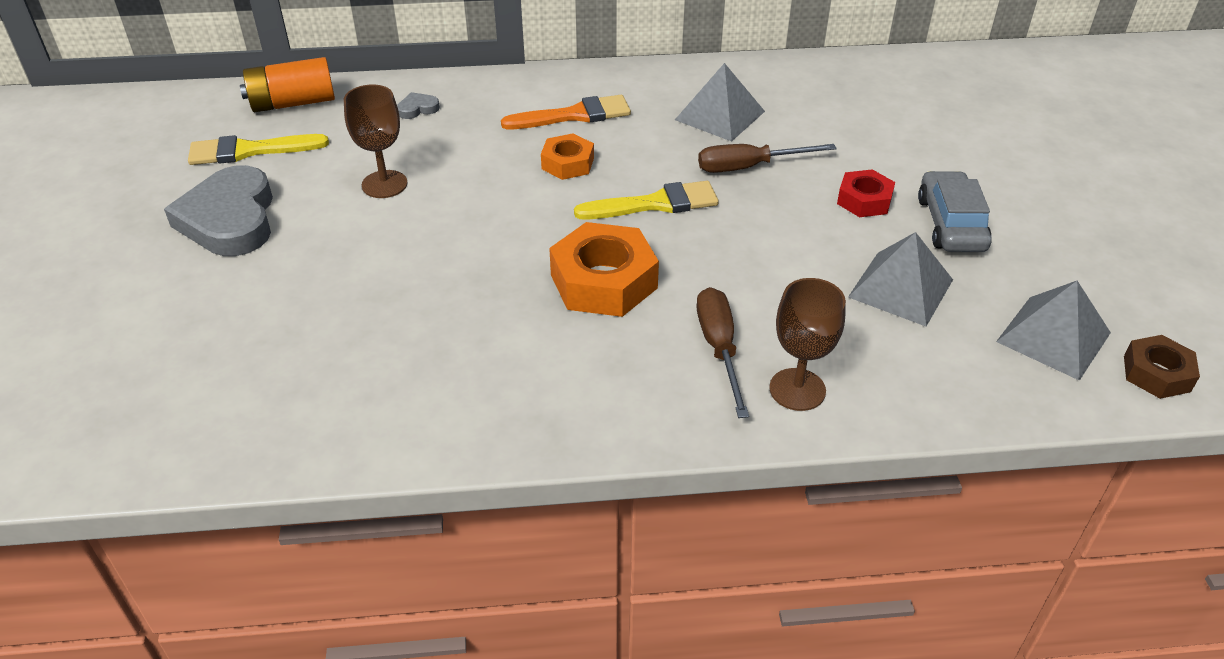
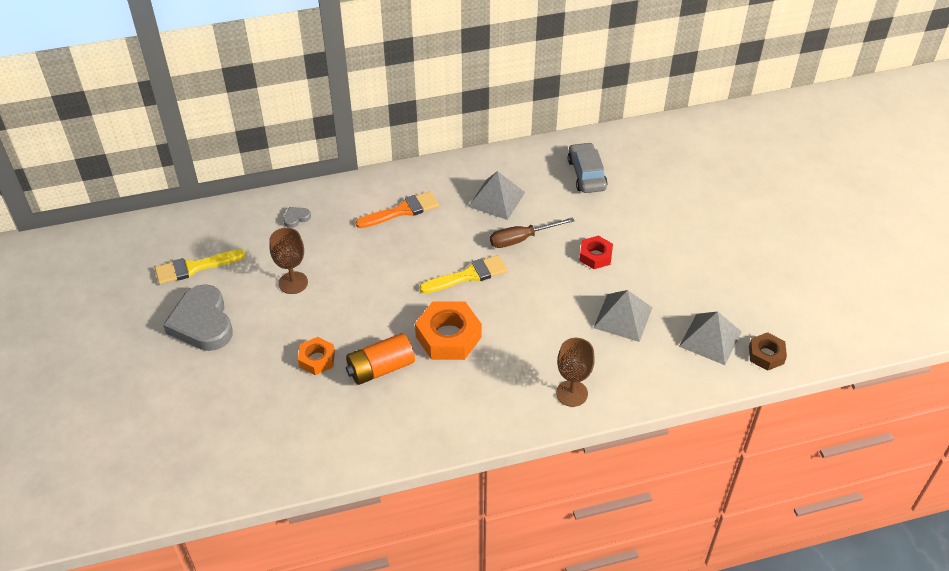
camera: 10 degrees left, 5 degrees up
(293, 103) = (209, 224): orange battery -> orange battery (380, 368)
(568, 163) = (406, 251): orange nut -> orange nut (317, 359)
(719, 348) = (524, 373): brown screwdriver -> none
(951, 224) = (648, 267): grey car -> grey car (586, 174)

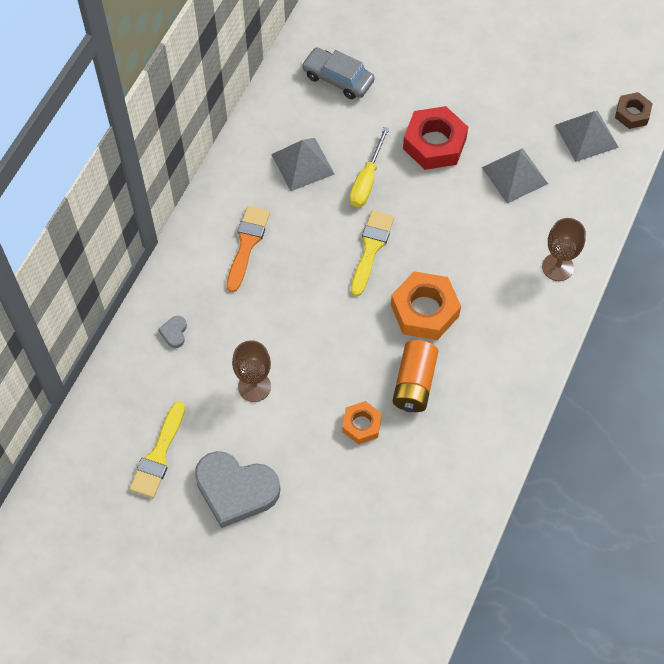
camera: 50 degrees left, 15 degrees up
(521, 239) = (366, 180): brown screwdriver -> yellow screwdriver
(595, 256) = (434, 143): red nut -> red nut, size x1.72

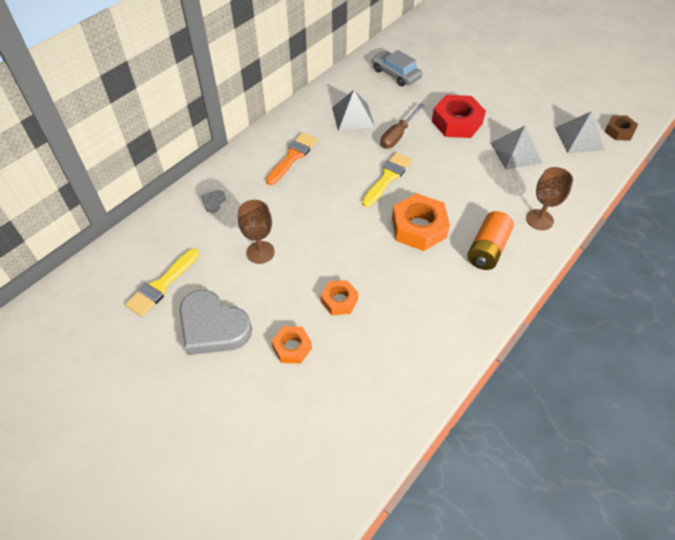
camera: 15 degrees right, 10 degrees down
(328, 491) = (292, 347): none -> orange nut
(366, 180) = (398, 135): yellow screwdriver -> brown screwdriver
(414, 383) = (394, 279): orange battery -> orange battery (487, 249)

» Problem to solve:
Filter these records, keeping every line where the word "brown" occurs.

» Written response:
(719, 348) = (524, 373): brown screwdriver -> none
(521, 239) = (366, 180): brown screwdriver -> yellow screwdriver
(366, 180) = (398, 135): yellow screwdriver -> brown screwdriver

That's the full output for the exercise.